What you should do:
Return the data exactly, with all pictures removed.

(Coordinate output tasks)
----

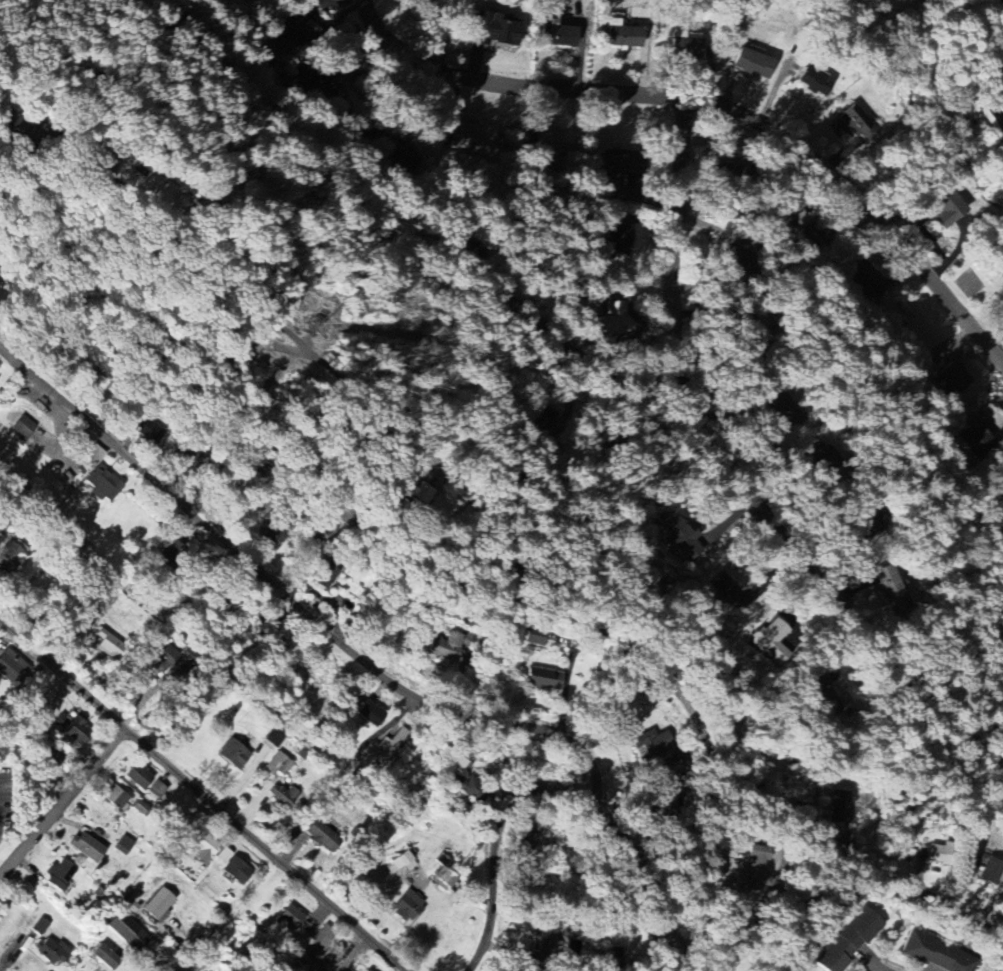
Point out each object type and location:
building: (428, 0)
building: (287, 24)
building: (494, 32)
building: (621, 36)
building: (557, 37)
building: (685, 46)
building: (752, 65)
building: (812, 83)
building: (317, 84)
road: (376, 101)
road: (716, 104)
building: (1000, 107)
building: (856, 125)
building: (473, 137)
building: (552, 145)
building: (400, 157)
building: (620, 164)
building: (945, 208)
building: (812, 230)
building: (616, 247)
building: (729, 264)
building: (867, 280)
building: (1002, 305)
building: (614, 321)
road: (574, 349)
building: (952, 379)
road: (681, 403)
building: (783, 412)
building: (539, 419)
building: (23, 428)
building: (973, 440)
road: (473, 470)
building: (101, 484)
building: (422, 494)
building: (276, 532)
building: (681, 540)
building: (9, 558)
building: (721, 589)
building: (890, 590)
road: (479, 591)
building: (535, 637)
building: (771, 641)
building: (108, 646)
building: (445, 648)
building: (159, 659)
building: (11, 668)
building: (543, 680)
road: (395, 688)
building: (822, 695)
building: (368, 714)
building: (71, 729)
building: (389, 746)
building: (650, 747)
building: (233, 755)
building: (49, 759)
building: (278, 766)
building: (138, 777)
building: (464, 777)
building: (156, 791)
road: (202, 796)
building: (283, 797)
building: (115, 798)
road: (62, 803)
building: (838, 807)
building: (322, 837)
building: (200, 843)
building: (526, 844)
building: (85, 848)
building: (938, 854)
building: (223, 856)
building: (401, 863)
building: (987, 871)
building: (236, 872)
building: (755, 872)
building: (58, 876)
road: (644, 883)
road: (908, 886)
building: (157, 904)
building: (407, 904)
building: (130, 906)
building: (289, 919)
building: (39, 928)
building: (126, 933)
building: (544, 939)
building: (848, 942)
building: (313, 951)
building: (50, 952)
building: (935, 954)
building: (105, 958)
building: (366, 970)

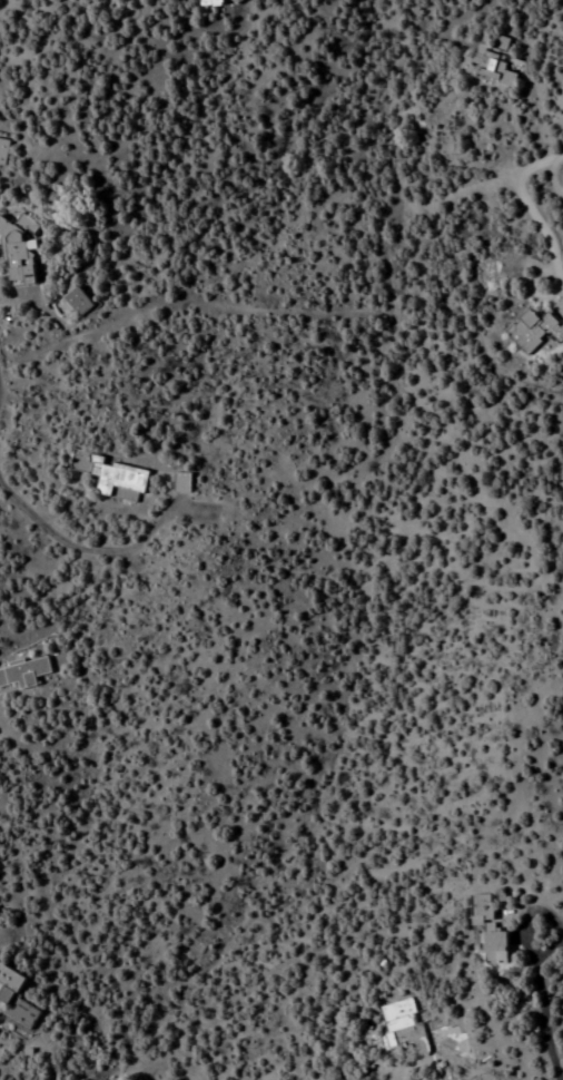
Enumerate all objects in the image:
building: (210, 2)
road: (489, 4)
building: (490, 68)
building: (3, 152)
road: (478, 184)
road: (539, 230)
building: (18, 253)
building: (74, 302)
building: (535, 332)
building: (116, 474)
building: (185, 481)
road: (94, 545)
building: (23, 674)
building: (489, 932)
building: (16, 1002)
building: (414, 1029)
road: (427, 1077)

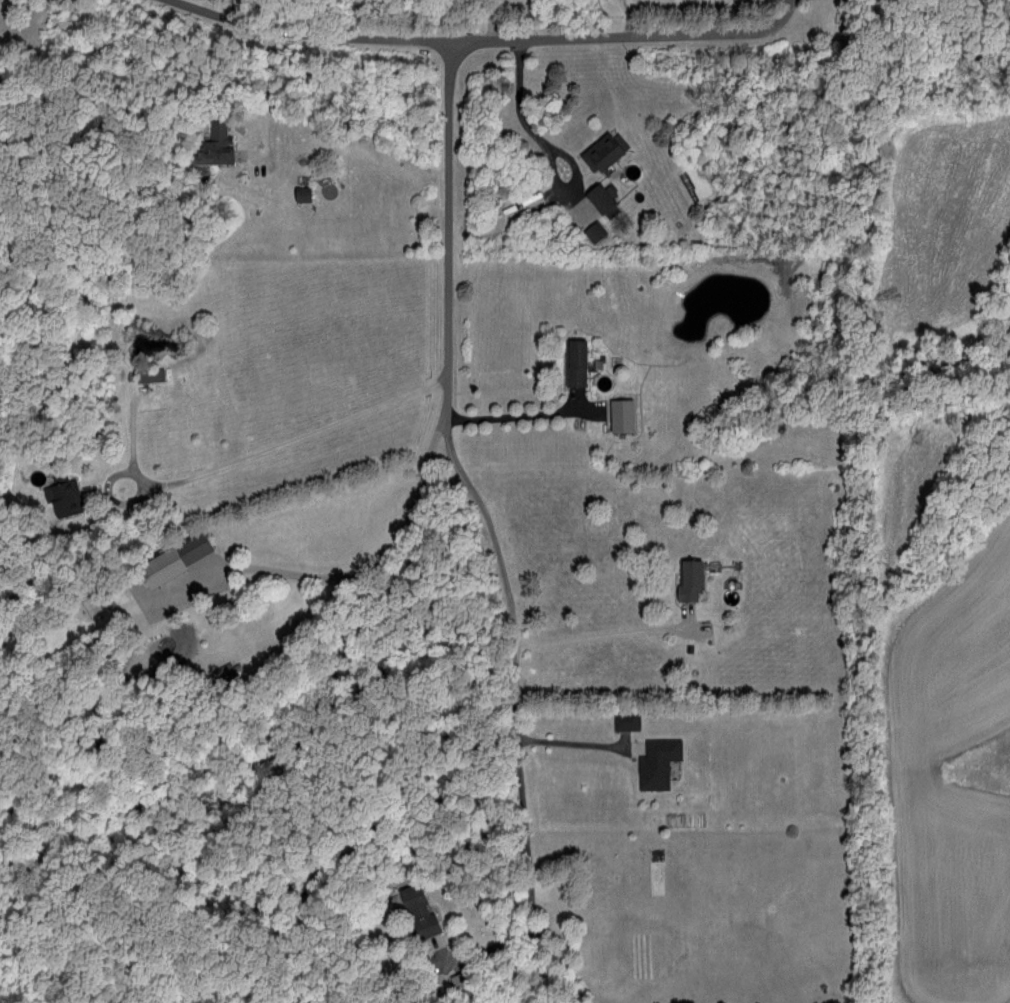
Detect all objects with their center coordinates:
road: (154, 4)
road: (486, 9)
road: (497, 9)
road: (229, 15)
road: (494, 32)
road: (484, 45)
road: (269, 114)
road: (524, 119)
building: (212, 145)
building: (600, 150)
building: (297, 193)
building: (598, 200)
building: (591, 230)
building: (573, 361)
building: (617, 414)
road: (512, 426)
road: (132, 433)
road: (271, 451)
building: (61, 494)
road: (489, 535)
building: (169, 558)
road: (359, 574)
building: (685, 579)
road: (607, 639)
building: (622, 719)
road: (574, 746)
building: (654, 762)
building: (415, 912)

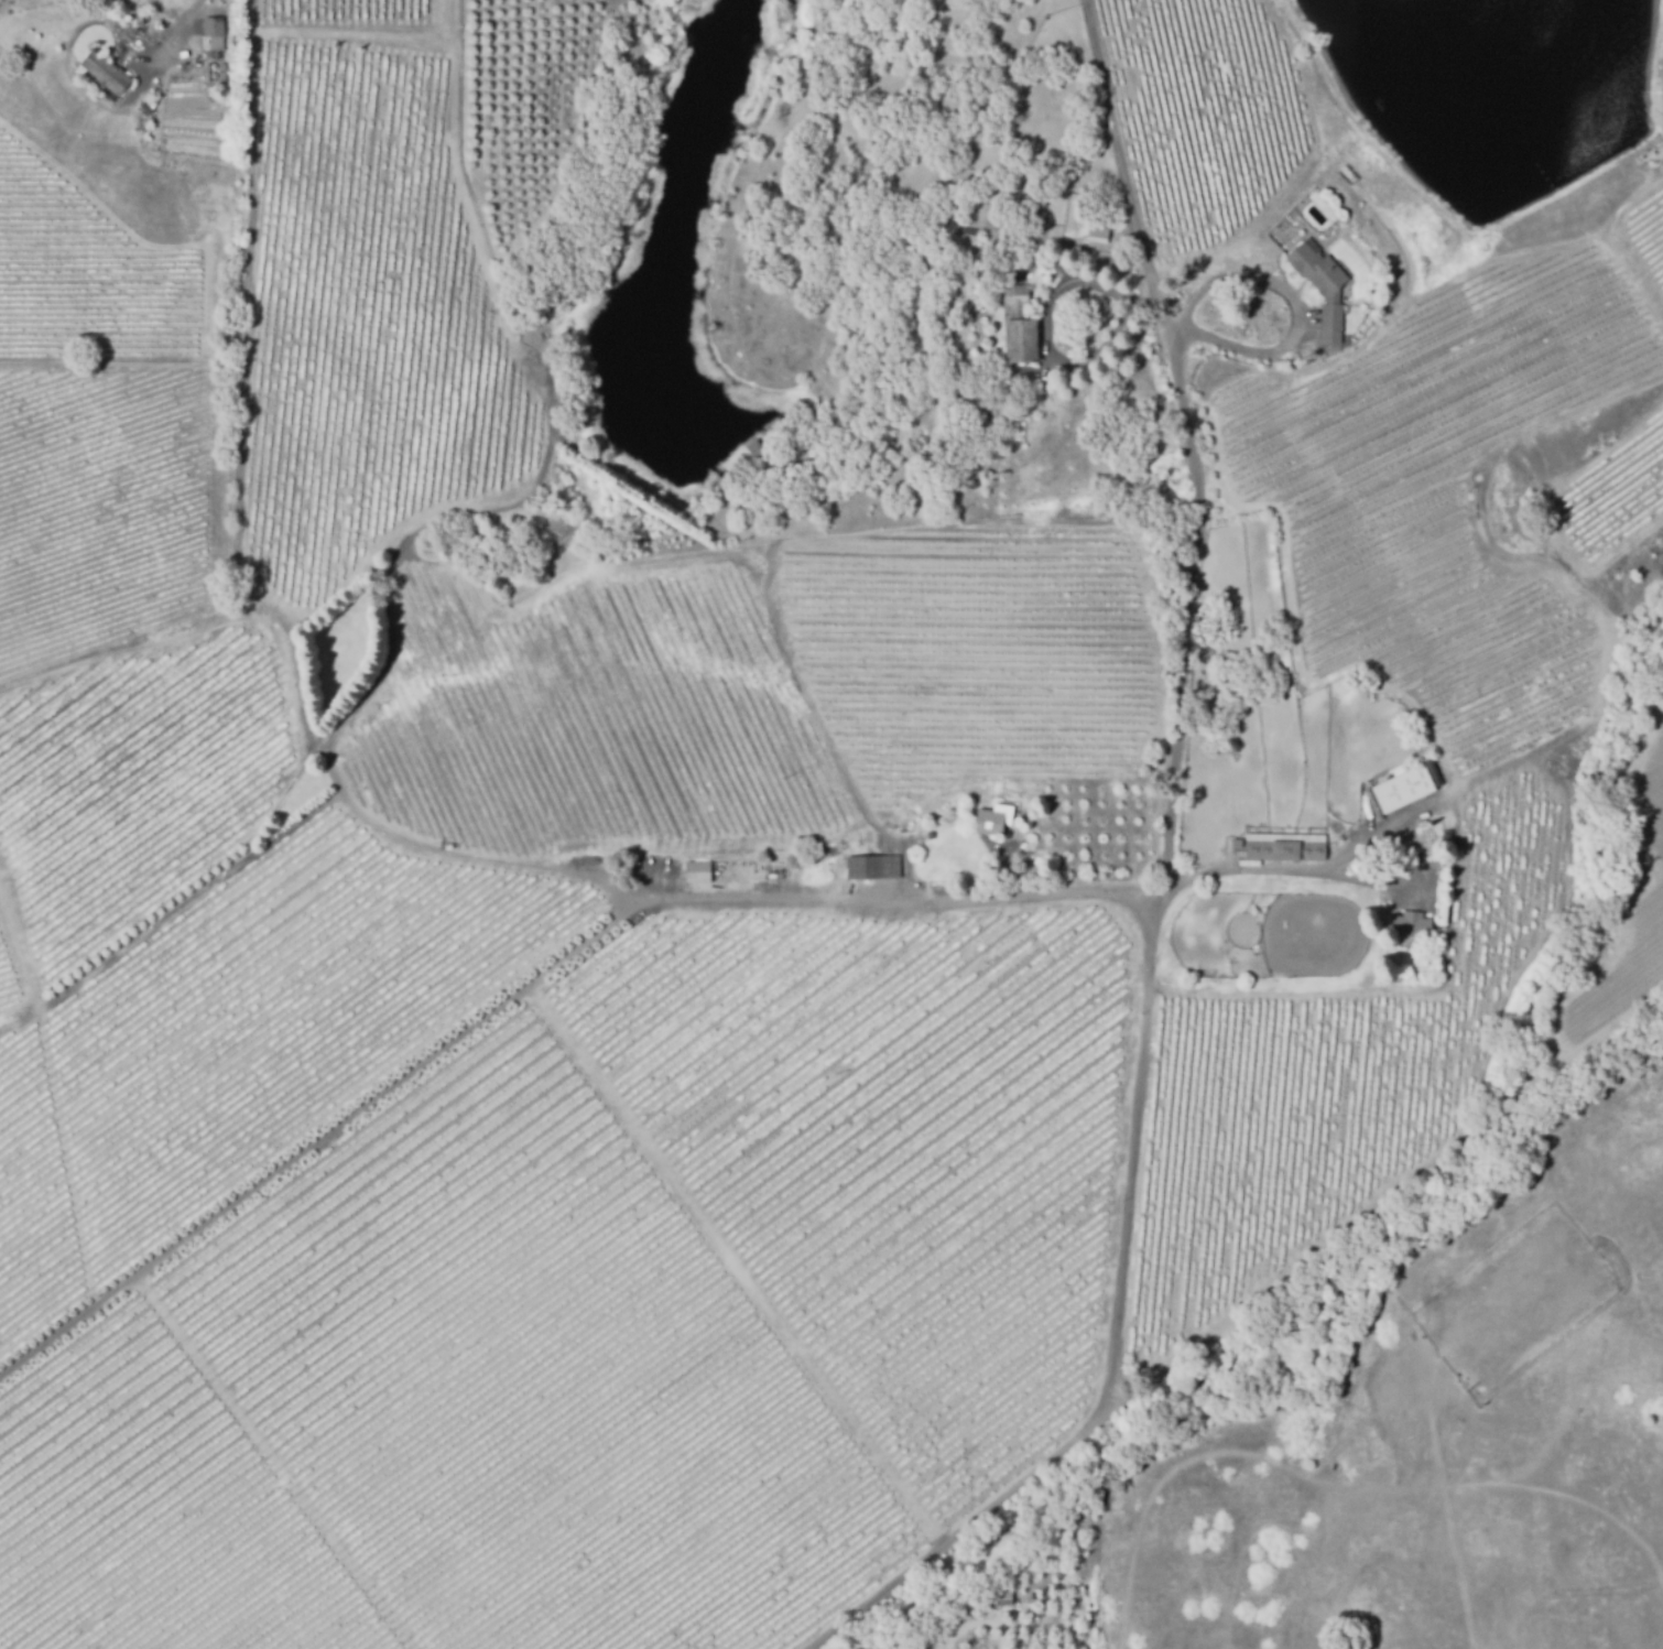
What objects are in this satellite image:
road: (179, 25)
building: (219, 37)
building: (109, 73)
building: (145, 111)
building: (1338, 191)
building: (1101, 235)
building: (1327, 288)
road: (1296, 320)
building: (1021, 323)
road: (1041, 327)
building: (985, 405)
road: (1185, 439)
building: (753, 451)
building: (1407, 789)
building: (997, 818)
building: (934, 834)
building: (1233, 844)
building: (1288, 847)
building: (876, 867)
building: (702, 871)
road: (1362, 883)
building: (1440, 915)
building: (1414, 924)
road: (530, 979)
road: (1121, 1339)
building: (996, 1596)
road: (973, 1622)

----

Exercise response:
Point out each object type and location:
building: (428, 0)
building: (287, 24)
building: (494, 32)
building: (621, 36)
building: (557, 37)
building: (685, 46)
building: (752, 65)
building: (812, 83)
building: (317, 84)
road: (376, 101)
road: (716, 104)
building: (1000, 107)
building: (856, 125)
building: (473, 137)
building: (552, 145)
building: (400, 157)
building: (620, 164)
building: (945, 208)
building: (812, 230)
building: (616, 247)
building: (729, 264)
building: (867, 280)
building: (1002, 305)
building: (614, 321)
road: (574, 349)
building: (952, 379)
road: (681, 403)
building: (783, 412)
building: (539, 419)
building: (23, 428)
building: (973, 440)
road: (473, 470)
building: (101, 484)
building: (422, 494)
building: (276, 532)
building: (681, 540)
building: (9, 558)
building: (721, 589)
building: (890, 590)
road: (479, 591)
building: (535, 637)
building: (771, 641)
building: (108, 646)
building: (445, 648)
building: (159, 659)
building: (11, 668)
building: (543, 680)
road: (395, 688)
building: (822, 695)
building: (368, 714)
building: (71, 729)
building: (389, 746)
building: (650, 747)
building: (233, 755)
building: (49, 759)
building: (278, 766)
building: (138, 777)
building: (464, 777)
building: (156, 791)
road: (202, 796)
building: (283, 797)
building: (115, 798)
road: (62, 803)
building: (838, 807)
building: (322, 837)
building: (200, 843)
building: (526, 844)
building: (85, 848)
building: (938, 854)
building: (223, 856)
building: (401, 863)
building: (987, 871)
building: (236, 872)
building: (755, 872)
building: (58, 876)
road: (644, 883)
road: (908, 886)
building: (157, 904)
building: (407, 904)
building: (130, 906)
building: (289, 919)
building: (39, 928)
building: (126, 933)
building: (544, 939)
building: (848, 942)
building: (313, 951)
building: (50, 952)
building: (935, 954)
building: (105, 958)
building: (366, 970)

Enumerate all objects in the image:
building: (210, 2)
road: (489, 4)
building: (490, 68)
building: (3, 152)
road: (478, 184)
road: (539, 230)
building: (18, 253)
building: (74, 302)
building: (535, 332)
building: (116, 474)
building: (185, 481)
road: (94, 545)
building: (23, 674)
building: (489, 932)
building: (16, 1002)
building: (414, 1029)
road: (427, 1077)

Detect all objects with their center coordinates:
road: (154, 4)
road: (486, 9)
road: (497, 9)
road: (229, 15)
road: (494, 32)
road: (484, 45)
road: (269, 114)
road: (524, 119)
building: (212, 145)
building: (600, 150)
building: (297, 193)
building: (598, 200)
building: (591, 230)
building: (573, 361)
building: (617, 414)
road: (512, 426)
road: (132, 433)
road: (271, 451)
building: (61, 494)
road: (489, 535)
building: (169, 558)
road: (359, 574)
building: (685, 579)
road: (607, 639)
building: (622, 719)
road: (574, 746)
building: (654, 762)
building: (415, 912)

What objects are in this satellite image:
road: (179, 25)
building: (219, 37)
building: (109, 73)
building: (145, 111)
building: (1338, 191)
building: (1101, 235)
building: (1327, 288)
road: (1296, 320)
building: (1021, 323)
road: (1041, 327)
building: (985, 405)
road: (1185, 439)
building: (753, 451)
building: (1407, 789)
building: (997, 818)
building: (934, 834)
building: (1233, 844)
building: (1288, 847)
building: (876, 867)
building: (702, 871)
road: (1362, 883)
building: (1440, 915)
building: (1414, 924)
road: (530, 979)
road: (1121, 1339)
building: (996, 1596)
road: (973, 1622)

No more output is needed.